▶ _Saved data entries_
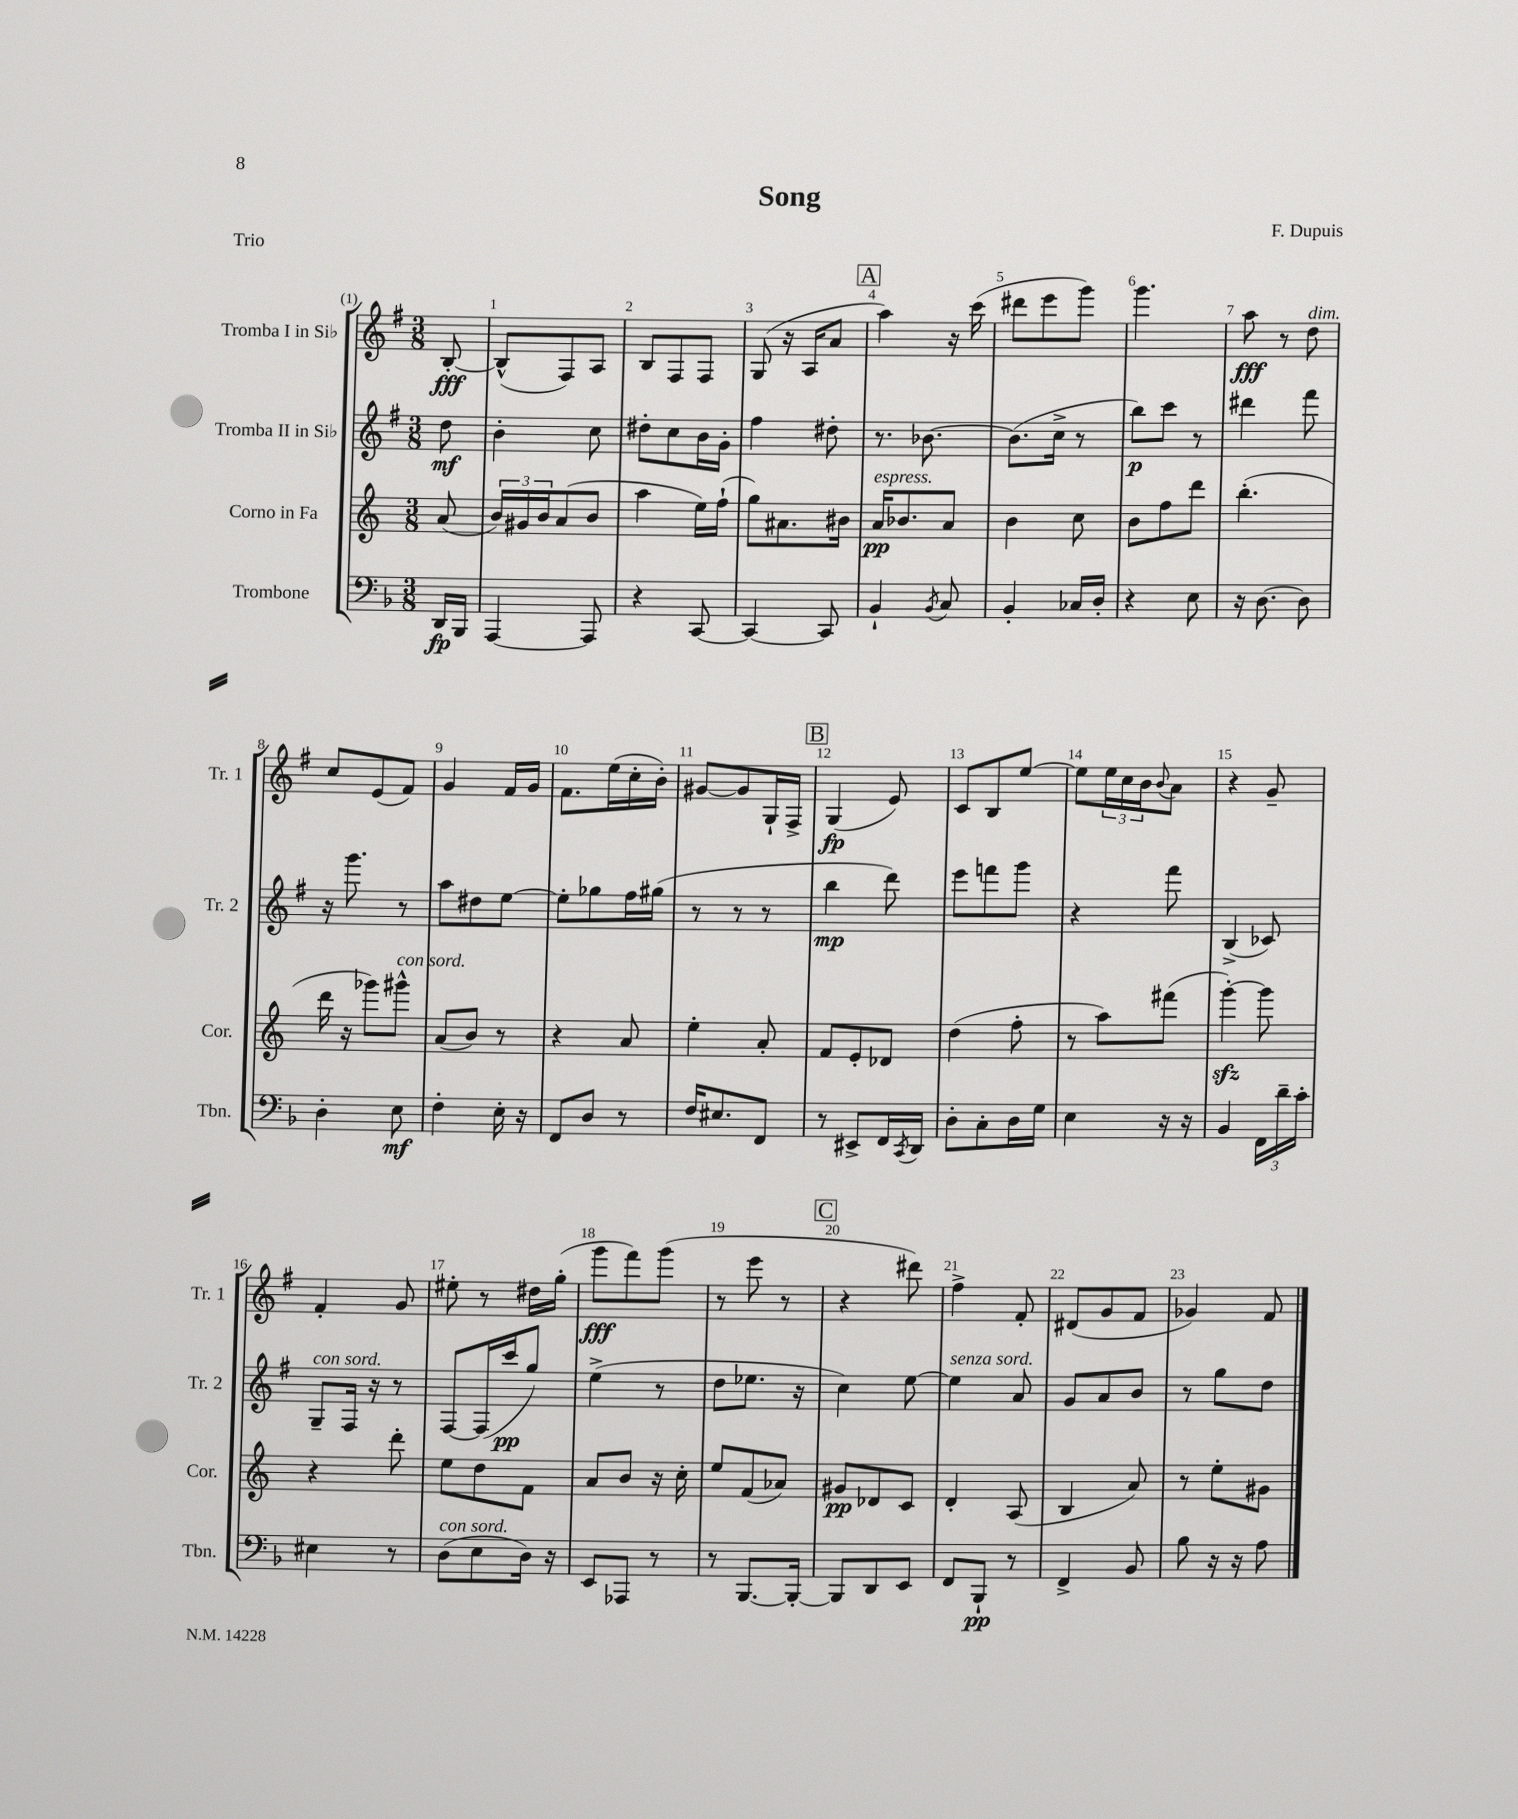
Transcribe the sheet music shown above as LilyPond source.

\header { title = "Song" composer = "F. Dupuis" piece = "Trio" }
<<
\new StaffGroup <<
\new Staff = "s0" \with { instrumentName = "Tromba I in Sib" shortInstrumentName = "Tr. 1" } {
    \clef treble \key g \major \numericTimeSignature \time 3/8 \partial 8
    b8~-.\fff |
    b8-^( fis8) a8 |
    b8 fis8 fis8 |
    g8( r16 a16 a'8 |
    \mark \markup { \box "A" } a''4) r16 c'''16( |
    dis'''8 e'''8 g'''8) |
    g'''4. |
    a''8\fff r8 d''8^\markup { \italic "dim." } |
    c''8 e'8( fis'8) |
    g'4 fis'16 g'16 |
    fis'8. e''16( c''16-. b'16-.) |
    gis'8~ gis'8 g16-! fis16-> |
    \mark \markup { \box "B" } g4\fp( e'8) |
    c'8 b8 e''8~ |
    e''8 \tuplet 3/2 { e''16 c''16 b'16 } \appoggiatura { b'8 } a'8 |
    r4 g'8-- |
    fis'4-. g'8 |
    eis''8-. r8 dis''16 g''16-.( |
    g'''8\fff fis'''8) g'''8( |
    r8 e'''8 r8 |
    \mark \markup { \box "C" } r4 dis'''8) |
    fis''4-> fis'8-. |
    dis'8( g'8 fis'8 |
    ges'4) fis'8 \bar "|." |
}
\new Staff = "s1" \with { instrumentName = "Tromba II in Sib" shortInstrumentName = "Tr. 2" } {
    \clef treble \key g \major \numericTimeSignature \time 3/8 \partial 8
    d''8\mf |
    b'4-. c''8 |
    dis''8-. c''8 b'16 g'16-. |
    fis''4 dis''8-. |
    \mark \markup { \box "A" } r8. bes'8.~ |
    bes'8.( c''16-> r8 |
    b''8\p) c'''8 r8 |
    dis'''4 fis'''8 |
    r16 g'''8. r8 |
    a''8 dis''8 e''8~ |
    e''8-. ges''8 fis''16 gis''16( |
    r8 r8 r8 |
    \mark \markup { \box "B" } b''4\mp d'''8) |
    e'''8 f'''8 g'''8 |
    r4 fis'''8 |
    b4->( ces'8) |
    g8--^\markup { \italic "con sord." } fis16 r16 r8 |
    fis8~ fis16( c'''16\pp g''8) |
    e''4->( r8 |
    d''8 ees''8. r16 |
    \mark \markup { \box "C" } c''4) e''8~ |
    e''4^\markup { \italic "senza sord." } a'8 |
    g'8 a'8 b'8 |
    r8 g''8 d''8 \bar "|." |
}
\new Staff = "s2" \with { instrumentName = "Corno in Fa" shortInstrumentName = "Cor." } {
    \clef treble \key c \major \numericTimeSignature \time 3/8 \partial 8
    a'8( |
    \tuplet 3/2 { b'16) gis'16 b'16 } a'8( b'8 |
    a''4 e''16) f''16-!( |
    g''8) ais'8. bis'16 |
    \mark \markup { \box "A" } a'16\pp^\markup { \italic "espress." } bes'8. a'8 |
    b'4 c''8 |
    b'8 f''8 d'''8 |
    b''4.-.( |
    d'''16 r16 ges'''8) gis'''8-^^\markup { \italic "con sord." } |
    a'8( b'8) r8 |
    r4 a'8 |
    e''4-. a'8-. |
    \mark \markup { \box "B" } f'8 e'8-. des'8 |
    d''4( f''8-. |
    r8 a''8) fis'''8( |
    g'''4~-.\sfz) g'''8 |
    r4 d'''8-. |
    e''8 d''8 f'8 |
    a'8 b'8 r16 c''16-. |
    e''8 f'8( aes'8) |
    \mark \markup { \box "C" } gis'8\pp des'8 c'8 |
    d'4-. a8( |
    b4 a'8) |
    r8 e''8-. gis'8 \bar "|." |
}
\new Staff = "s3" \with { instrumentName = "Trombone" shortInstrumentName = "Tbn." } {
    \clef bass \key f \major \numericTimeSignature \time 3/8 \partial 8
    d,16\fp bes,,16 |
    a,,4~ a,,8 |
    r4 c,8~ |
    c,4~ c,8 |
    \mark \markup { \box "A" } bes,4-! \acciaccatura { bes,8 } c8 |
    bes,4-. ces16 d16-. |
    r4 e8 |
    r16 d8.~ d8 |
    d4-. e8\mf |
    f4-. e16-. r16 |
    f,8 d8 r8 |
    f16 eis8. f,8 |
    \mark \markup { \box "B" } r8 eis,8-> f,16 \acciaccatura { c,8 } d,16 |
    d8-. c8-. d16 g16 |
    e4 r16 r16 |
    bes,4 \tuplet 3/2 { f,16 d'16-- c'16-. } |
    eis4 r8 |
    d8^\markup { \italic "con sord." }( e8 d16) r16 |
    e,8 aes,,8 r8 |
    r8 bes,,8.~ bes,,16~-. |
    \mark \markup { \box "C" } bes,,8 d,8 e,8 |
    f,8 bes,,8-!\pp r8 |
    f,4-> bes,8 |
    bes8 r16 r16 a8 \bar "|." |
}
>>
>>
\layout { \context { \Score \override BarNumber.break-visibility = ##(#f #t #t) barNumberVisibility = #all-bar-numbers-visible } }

▶ _Directions for this task_
Select and copy every line in the saved data entries above that contains the string "time". Case counts.

▶ _Output_
    \clef treble \key g \major \numericTimeSignature \time 3/8 \partial 8
    \clef treble \key g \major \numericTimeSignature \time 3/8 \partial 8
    \clef treble \key c \major \numericTimeSignature \time 3/8 \partial 8
    \clef bass \key f \major \numericTimeSignature \time 3/8 \partial 8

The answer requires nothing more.